BEGIN

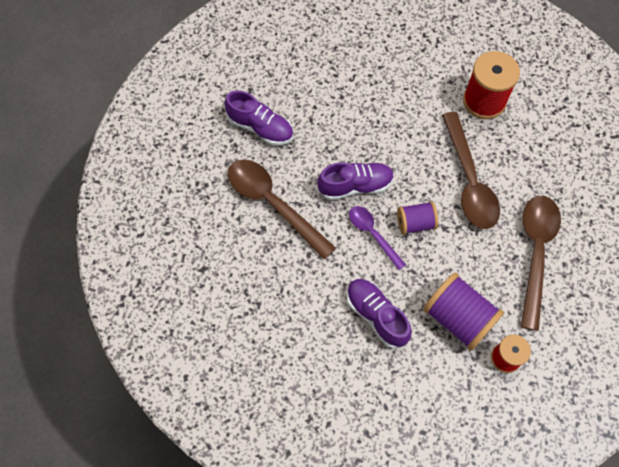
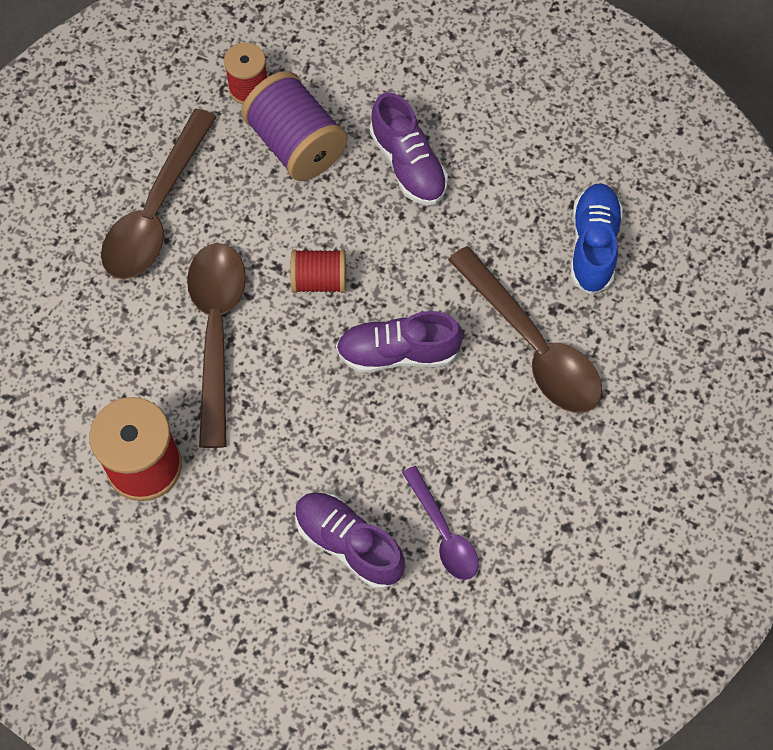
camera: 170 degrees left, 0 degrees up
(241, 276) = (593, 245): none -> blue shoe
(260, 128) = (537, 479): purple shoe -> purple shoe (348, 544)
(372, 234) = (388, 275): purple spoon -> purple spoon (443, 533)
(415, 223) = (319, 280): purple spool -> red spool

END
BEGIN

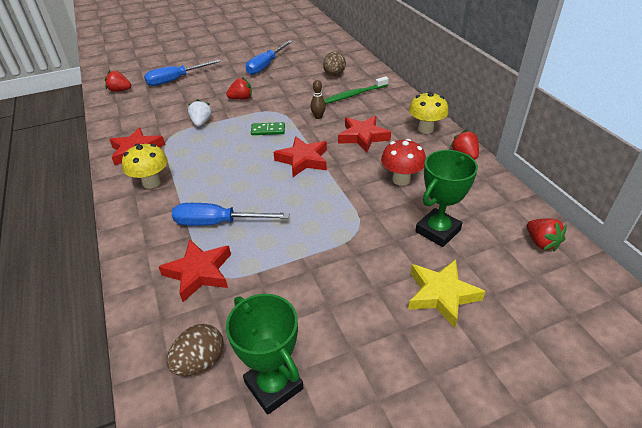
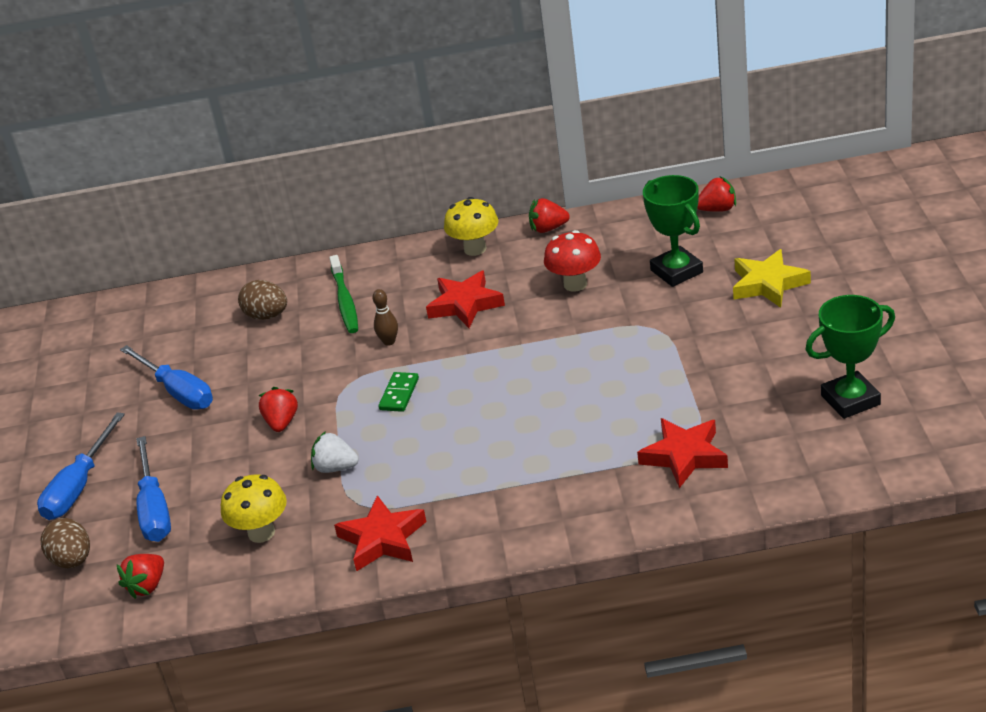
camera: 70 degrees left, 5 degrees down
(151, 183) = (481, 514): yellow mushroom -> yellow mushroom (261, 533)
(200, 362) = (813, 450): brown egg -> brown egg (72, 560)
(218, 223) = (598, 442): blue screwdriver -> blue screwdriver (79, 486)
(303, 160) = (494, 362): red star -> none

END

- _What needs to be done_: Above are some lines. Repeat exactly, and only, those from the line that has "camera: 170 degrees left, 0 degrees up" through the line that has "(415, 223) = (319, 280): purple".

- _Result_:
camera: 170 degrees left, 0 degrees up
(241, 276) = (593, 245): none -> blue shoe
(260, 128) = (537, 479): purple shoe -> purple shoe (348, 544)
(372, 234) = (388, 275): purple spoon -> purple spoon (443, 533)
(415, 223) = (319, 280): purple spool -> red spool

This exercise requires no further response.